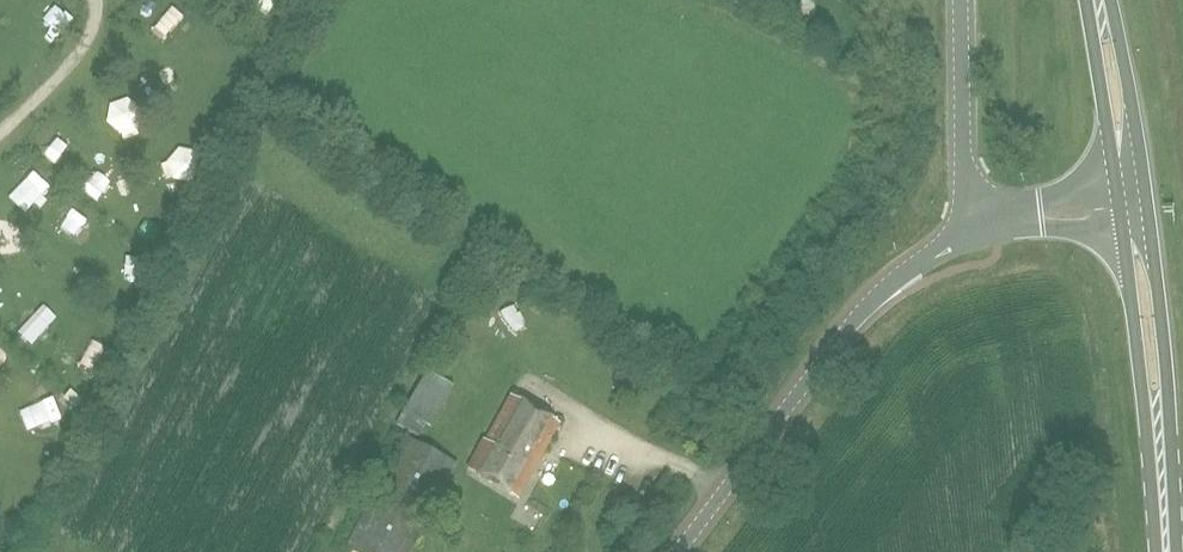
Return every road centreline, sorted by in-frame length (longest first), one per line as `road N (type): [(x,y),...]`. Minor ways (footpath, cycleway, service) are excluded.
road 1 (tertiary): [(673,551),(850,318),(907,268),(962,237)]
road 2 (primary): [(1171,551),(1131,198)]
road 3 (tertiary): [(962,237),(962,0)]
road 4 (primary): [(1131,198),(1097,0)]
road 5 (tertiary): [(962,237),(1131,198)]

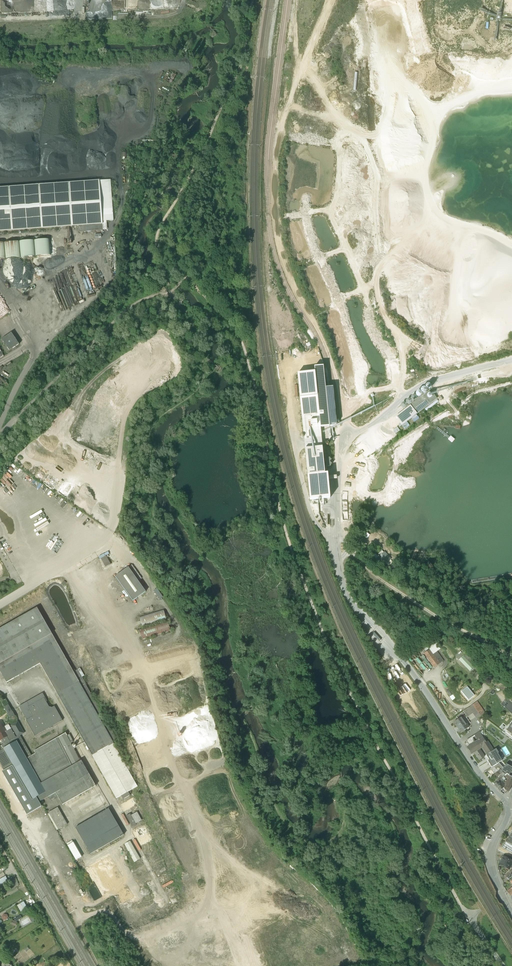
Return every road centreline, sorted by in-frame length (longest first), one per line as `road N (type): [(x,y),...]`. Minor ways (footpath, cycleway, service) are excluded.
road 1 (track): [(471,919),(313,606),(247,353),(185,278)]
road 2 (track): [(295,0),(289,56),(313,83),(276,152),(277,251),(322,338),(346,433),(355,438)]
road 3 (track): [(185,278),(164,258),(164,246),(238,75),(254,0)]
road 4 (track): [(511,658),(449,626),(335,547)]
road 5 (unclassified): [(508,802),(476,769),(400,659)]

» Task: Wherever a picture appears in the records above, leave it out and transcribe everything else exactly.

» Task answer:
Return every road centreline, sorted by in-frame length (longest first), one per line as `road N (type): [(x,y),...]`. Minor ways (footpath, cycleway, service) are excluded.
road 1 (tertiary): [(673,551),(850,318),(907,268),(962,237)]
road 2 (primary): [(1171,551),(1131,198)]
road 3 (tertiary): [(962,237),(962,0)]
road 4 (primary): [(1131,198),(1097,0)]
road 5 (tertiary): [(962,237),(1131,198)]

Return every road centreline, sorted by in-frame length (longest first), one per line as `road N (type): [(x,y),...]`. Minor ways (footpath, cycleway, service) are excluded.
road 1 (track): [(471,919),(313,606),(247,353),(185,278)]
road 2 (track): [(295,0),(289,56),(313,83),(276,152),(277,251),(322,338),(346,433),(355,438)]
road 3 (track): [(185,278),(164,258),(164,246),(238,75),(254,0)]
road 4 (track): [(511,658),(449,626),(335,547)]
road 5 (unclassified): [(508,802),(476,769),(400,659)]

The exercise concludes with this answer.